======== SUPPLIED DATA ========
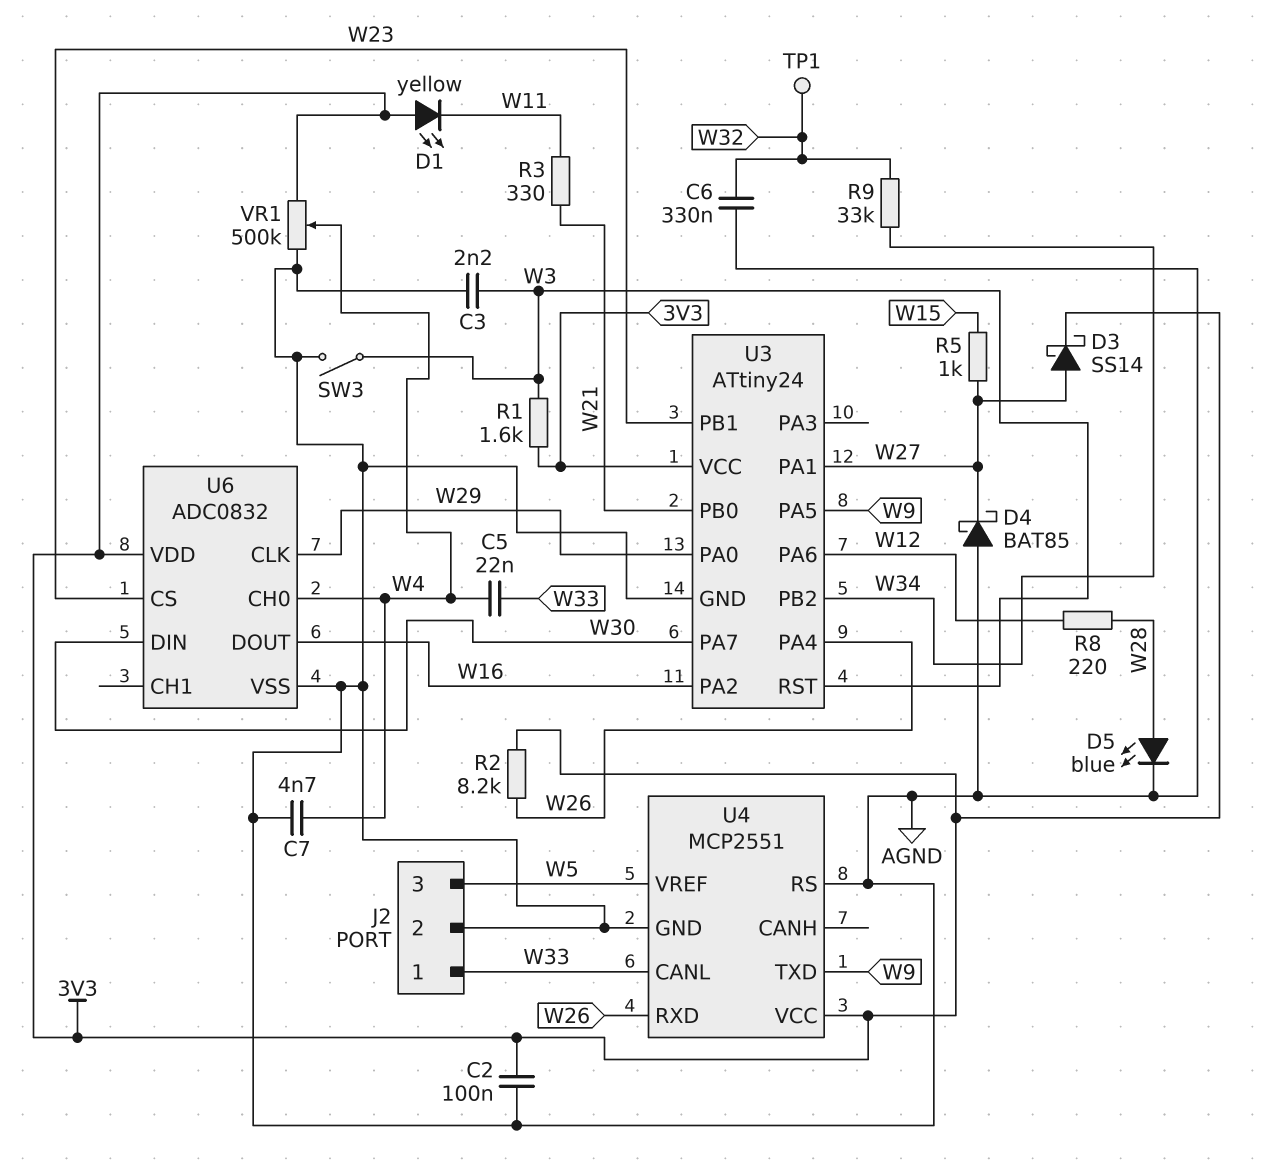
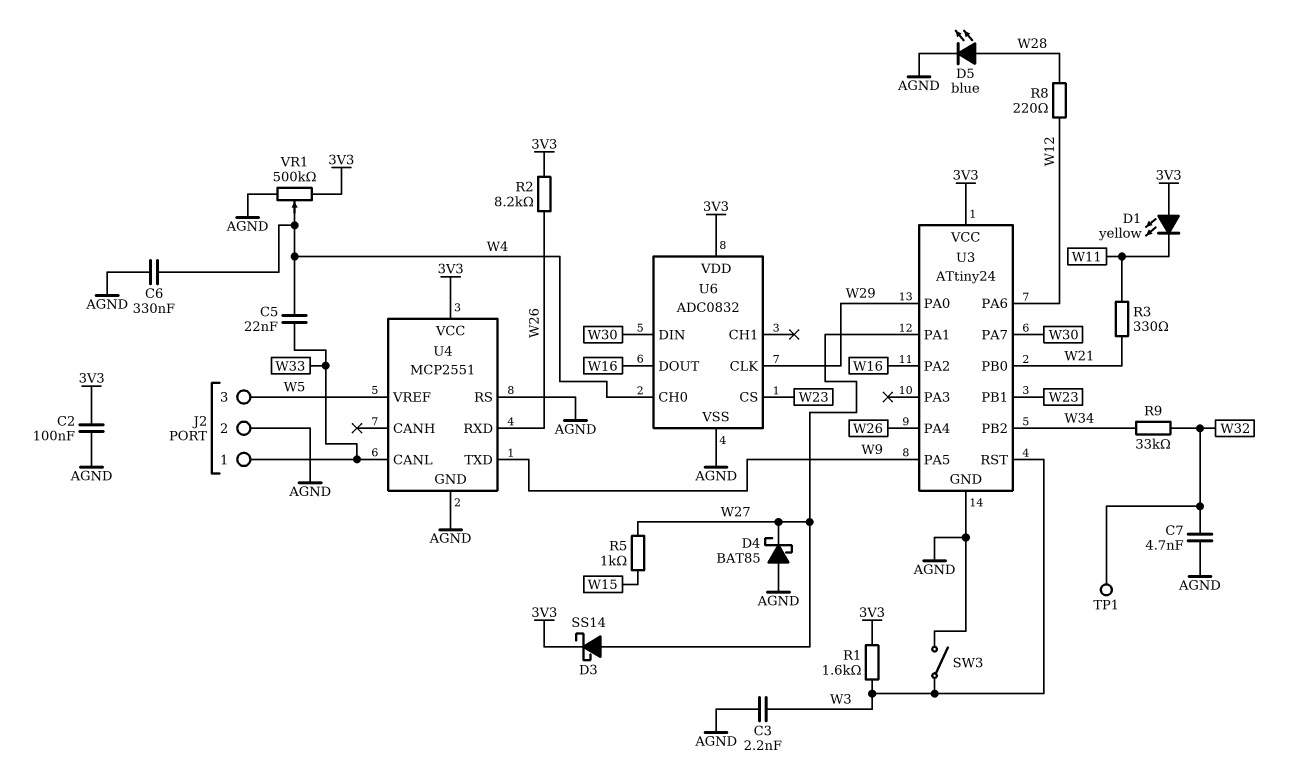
C6: 330nF (AGND, W32) -> 330nF (AGND, W4)
C7: 4.7nF (AGND, W4) -> 4.7nF (AGND, W32)

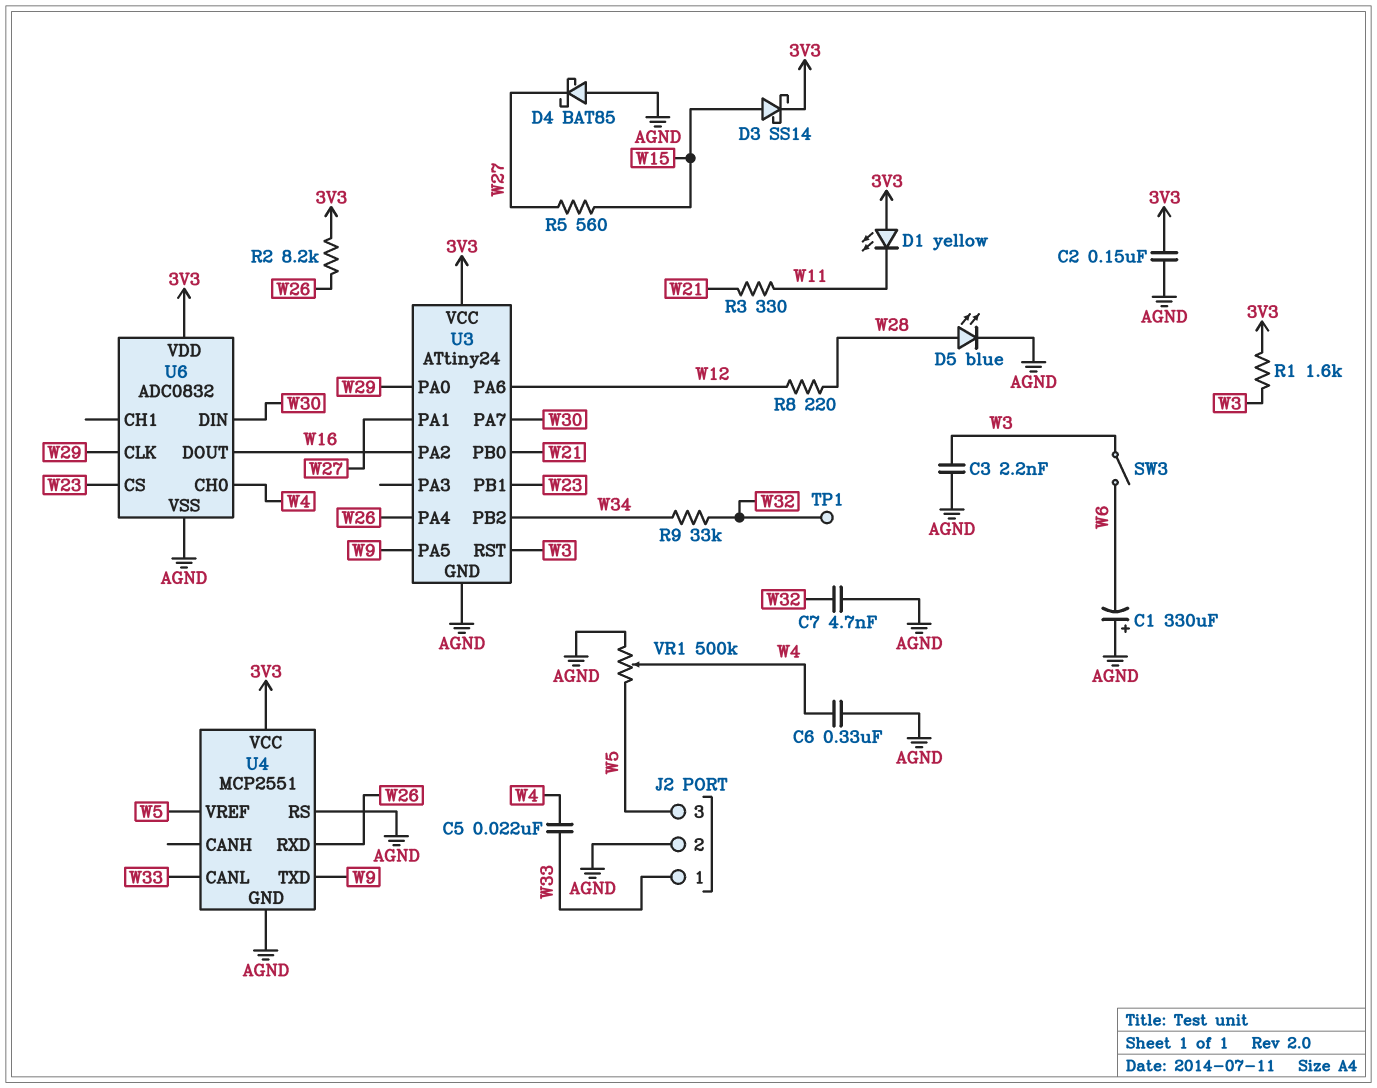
C1: none -> 330uF (plus AGND, minus W6)
C2: 100nF (3V3, AGND) -> 150nF (3V3, AGND)
D3: schottky SS14 (A W27, K 3V3) -> schottky SS14 (A W15, K 3V3)
R5: 1k (W15, W27) -> 560 (W15, W27)
SW3: switch (AGND, W3) -> switch (W3, W6)
VR1: 500k (3V3, AGND, wiper W4) -> 500k (AGND, W5, wiper W4)

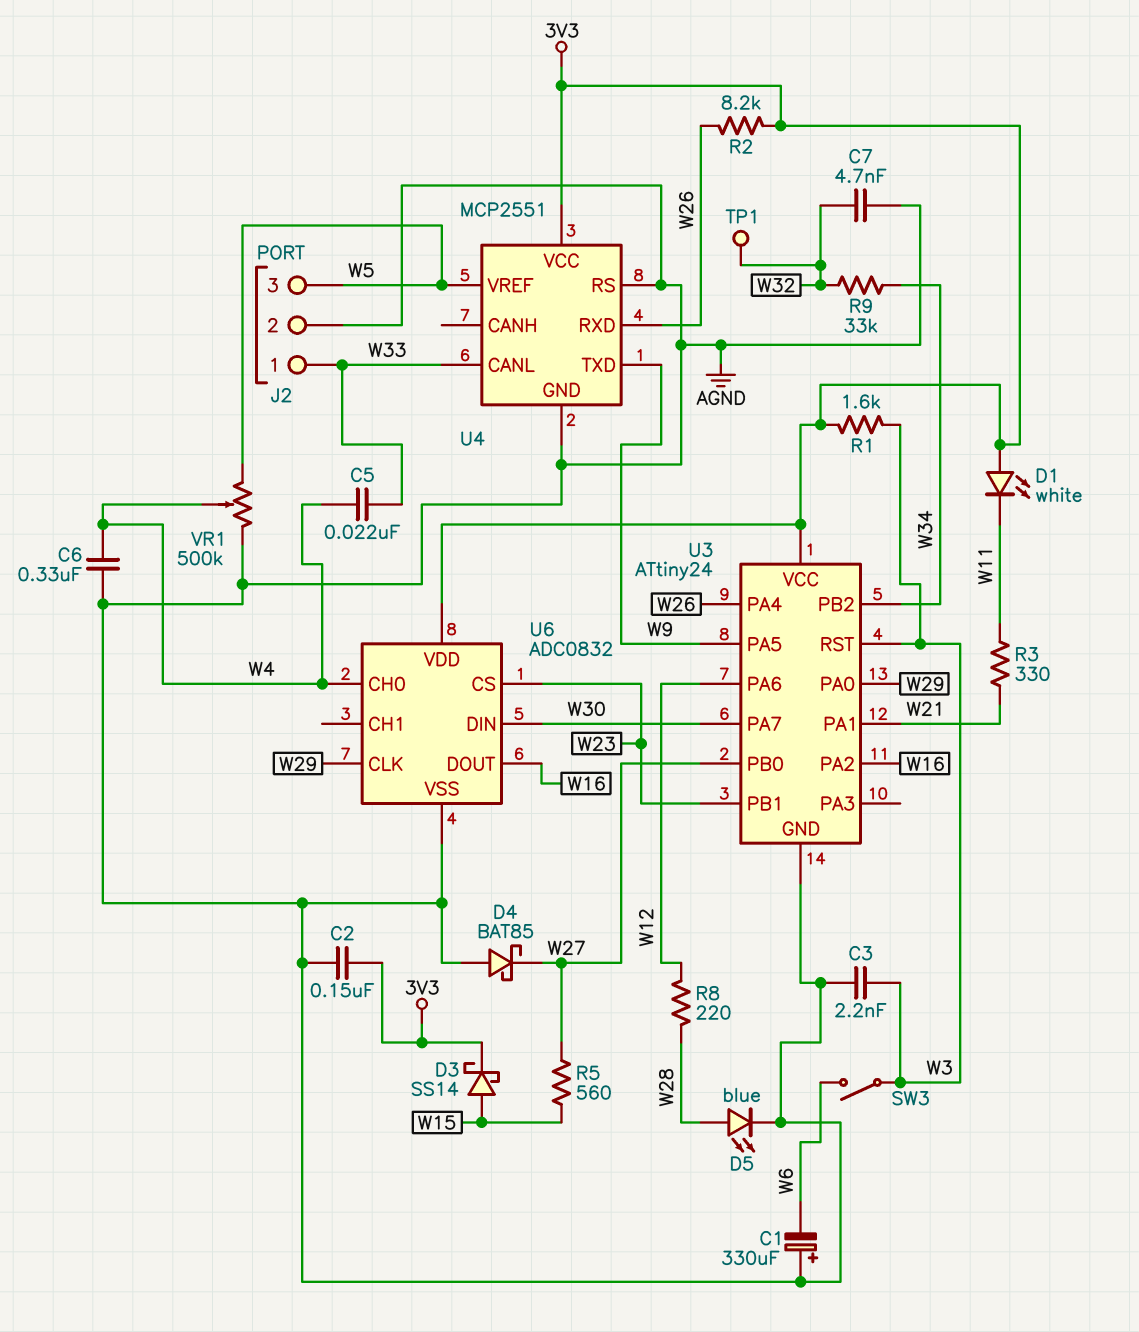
D1: LED yellow (A 3V3, K W11) -> LED white (A 3V3, K W11)
U3 pin PA1: W27 -> W21
U3 pin PB0: W21 -> W27

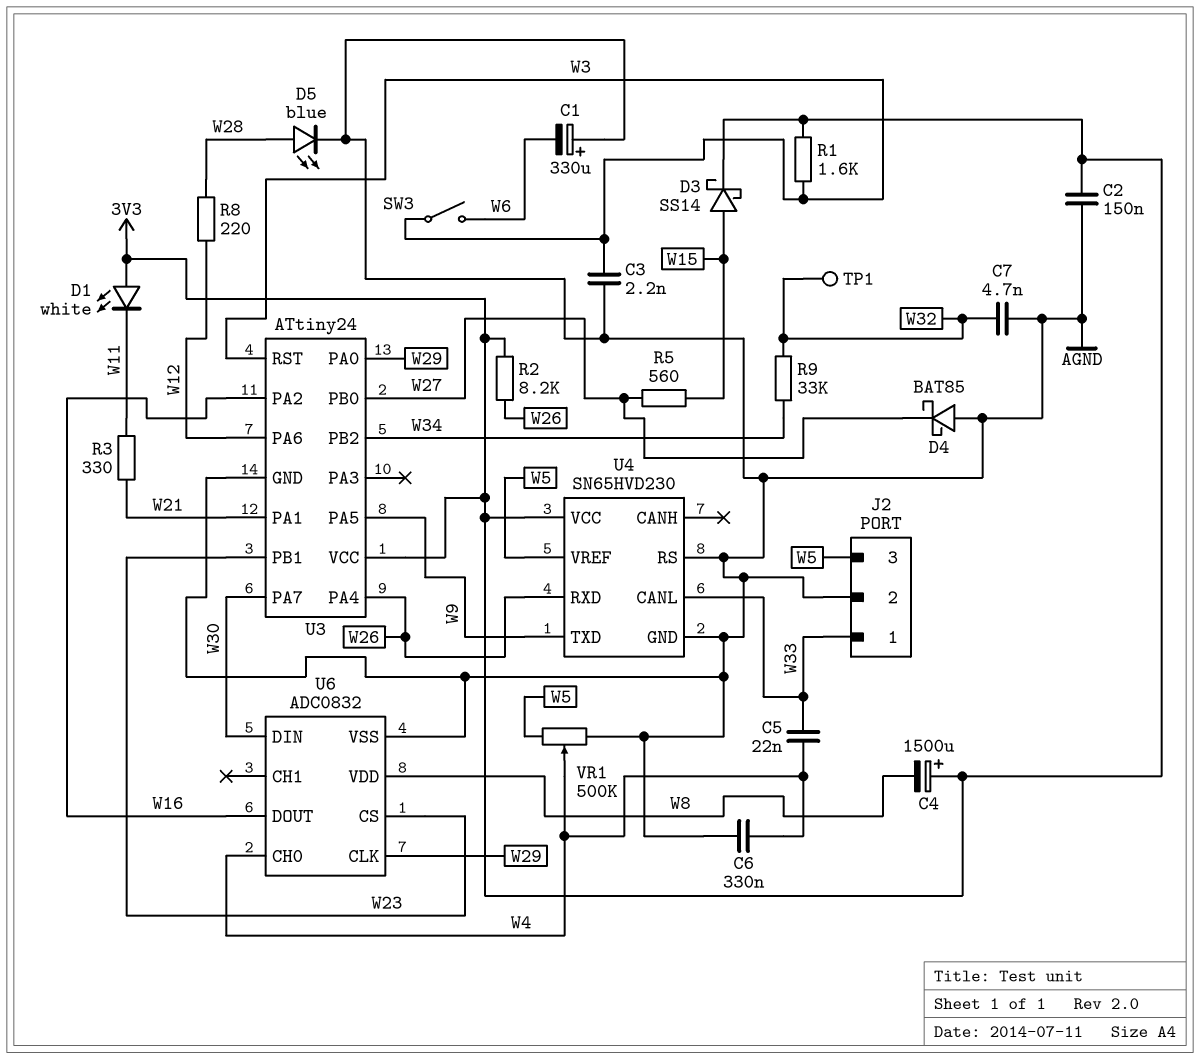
C4: none -> 1500uF (plus 3V3, minus W8)
U4: MCP2551 -> SN65HVD230
U6 pin VDD: 3V3 -> W8

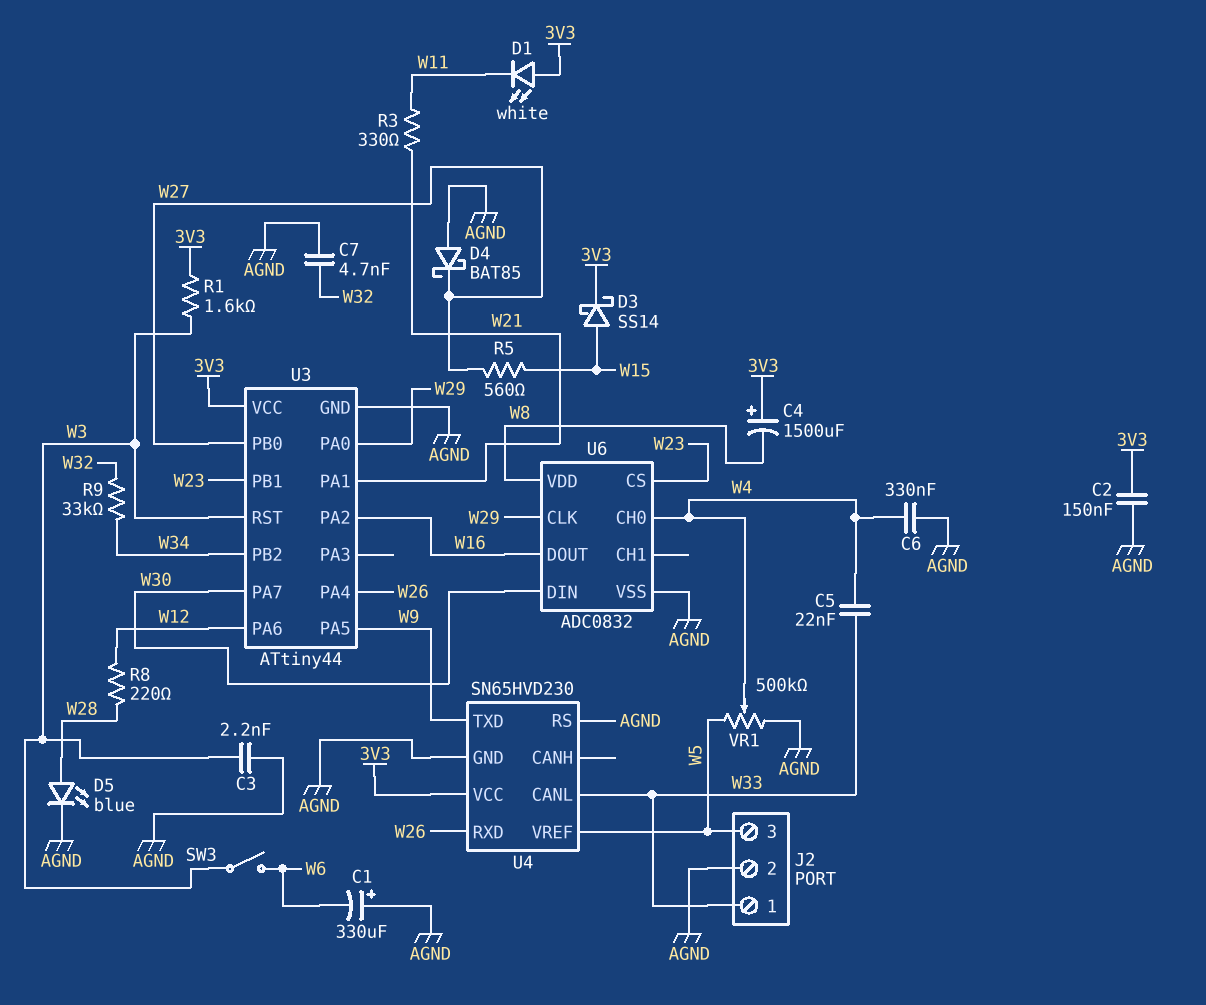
R2: 8.2k (3V3, W26) -> none
TP1: test point (W32) -> none
U3: ATtiny24 -> ATtiny44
========
** WORK ITEM **
Produce a verbatim copy of every entry, excluding pictures.

** RESULT **
C6: 330nF (AGND, W32) -> 330nF (AGND, W4)
C7: 4.7nF (AGND, W4) -> 4.7nF (AGND, W32)

C1: none -> 330uF (plus AGND, minus W6)
C2: 100nF (3V3, AGND) -> 150nF (3V3, AGND)
D3: schottky SS14 (A W27, K 3V3) -> schottky SS14 (A W15, K 3V3)
R5: 1k (W15, W27) -> 560 (W15, W27)
SW3: switch (AGND, W3) -> switch (W3, W6)
VR1: 500k (3V3, AGND, wiper W4) -> 500k (AGND, W5, wiper W4)

D1: LED yellow (A 3V3, K W11) -> LED white (A 3V3, K W11)
U3 pin PA1: W27 -> W21
U3 pin PB0: W21 -> W27

C4: none -> 1500uF (plus 3V3, minus W8)
U4: MCP2551 -> SN65HVD230
U6 pin VDD: 3V3 -> W8

R2: 8.2k (3V3, W26) -> none
TP1: test point (W32) -> none
U3: ATtiny24 -> ATtiny44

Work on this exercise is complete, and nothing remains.